Word for word, write out the entries that follow, omitting all pictures.

(Raw data begins)

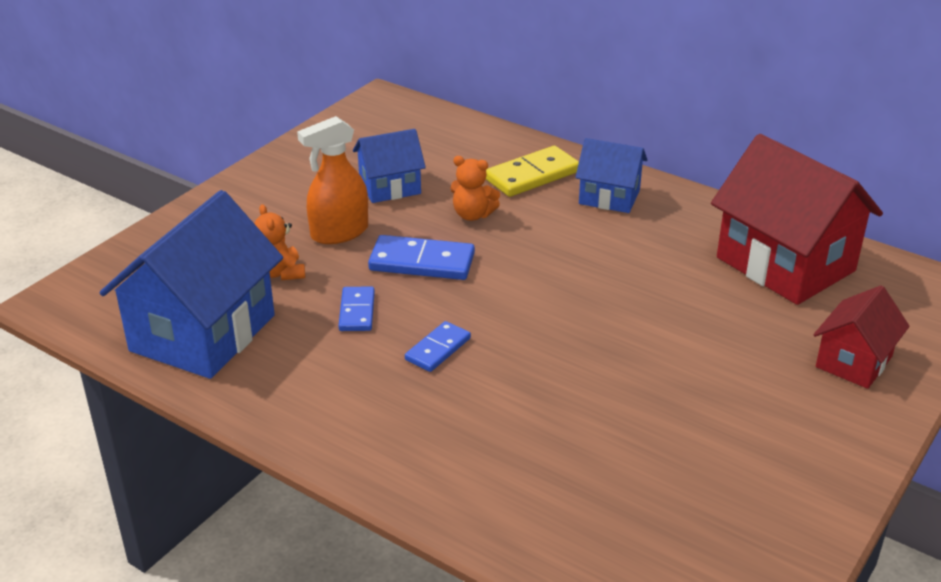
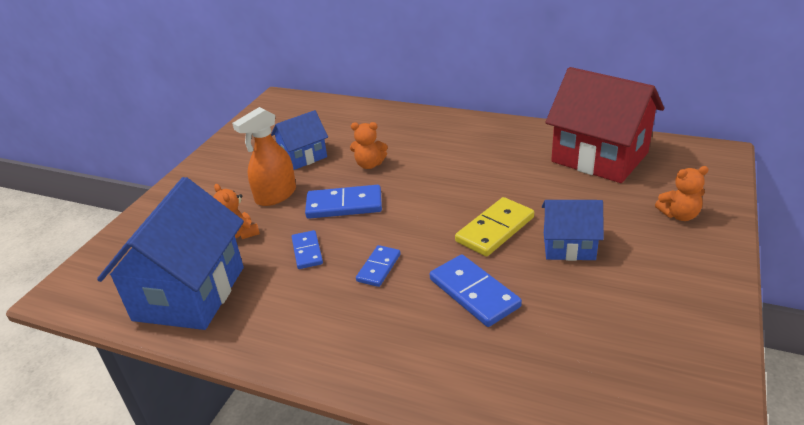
camera: 10 degrees left, 0 degrees up
(532, 175) = (401, 130): yellow domino -> yellow domino (495, 229)
(544, 403) = (474, 293): none -> blue domino
(609, 197) = (460, 135): blue house -> blue house (569, 246)
(853, 362) = (679, 215): red house -> orange teddy bear

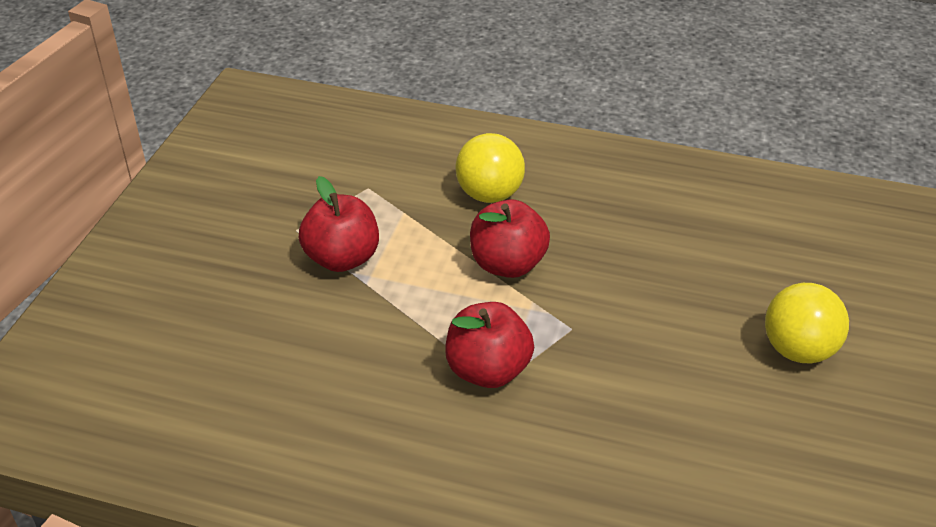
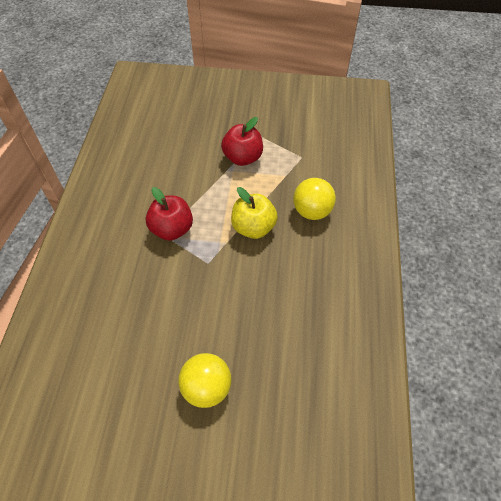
camera: 80 degrees right, 15 degrees up
(507, 264) = (253, 227): red apple -> yellow apple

(Raw data ends)

Task response:
camera: 10 degrees left, 0 degrees up
(532, 175) = (401, 130): yellow domino -> yellow domino (495, 229)
(544, 403) = (474, 293): none -> blue domino
(609, 197) = (460, 135): blue house -> blue house (569, 246)
(853, 362) = (679, 215): red house -> orange teddy bear

camera: 80 degrees right, 15 degrees up
(507, 264) = (253, 227): red apple -> yellow apple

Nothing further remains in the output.